▸ HOW TO COMPLETE THIS TASK: Beneath this instruction is a listing. Transcribe from it only the stretch from the line with "pink brick D9" through the line with "orange tile F4:G5 level 1 -> none", both end lines included, exactly as written.

▸ GIVEN ENTRIES:
......
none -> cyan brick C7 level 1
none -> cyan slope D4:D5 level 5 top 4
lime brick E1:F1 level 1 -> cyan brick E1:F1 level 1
......
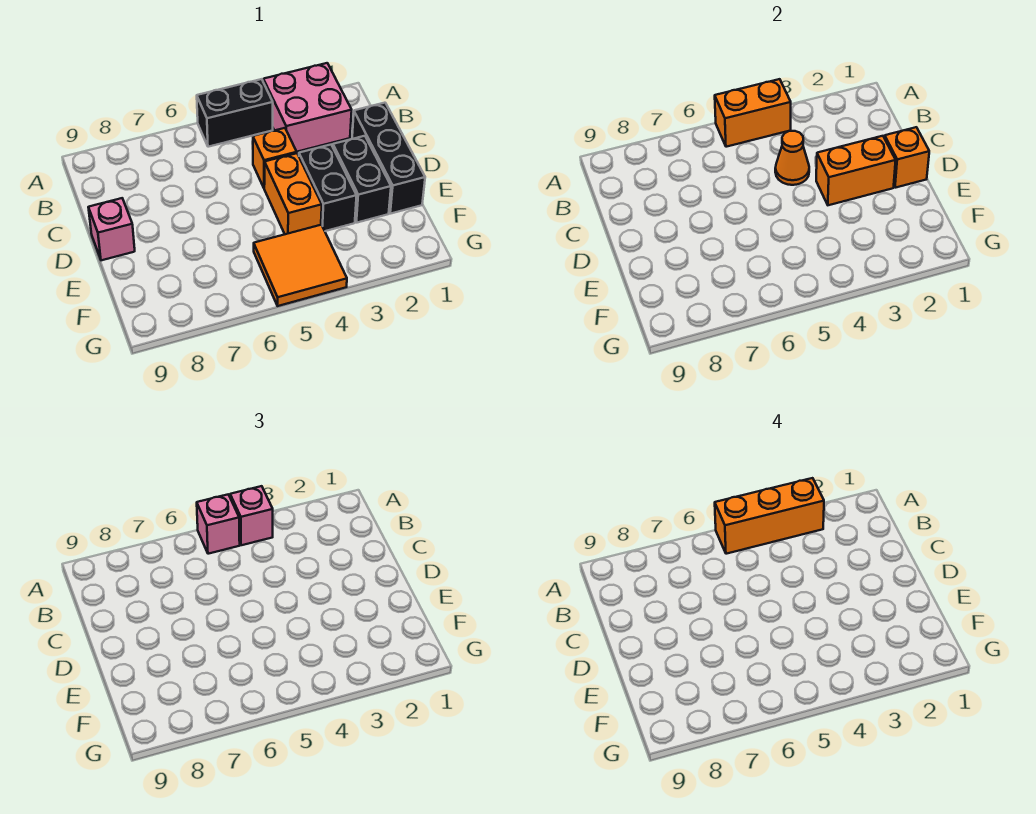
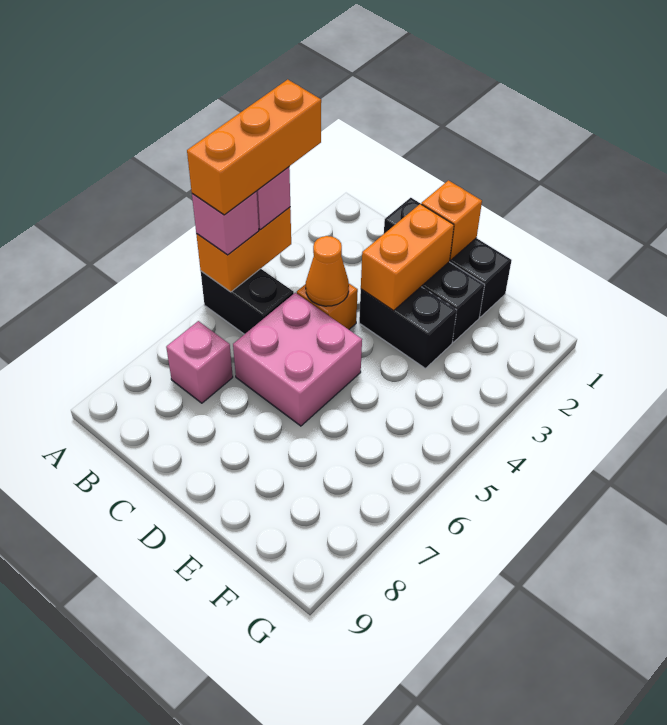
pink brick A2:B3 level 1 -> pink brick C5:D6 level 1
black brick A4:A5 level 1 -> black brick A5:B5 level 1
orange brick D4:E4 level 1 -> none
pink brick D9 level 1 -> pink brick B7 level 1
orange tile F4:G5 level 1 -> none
......
▸ SOLUTION FOR THIS PROBLEM:
pink brick D9 level 1 -> pink brick B7 level 1
orange tile F4:G5 level 1 -> none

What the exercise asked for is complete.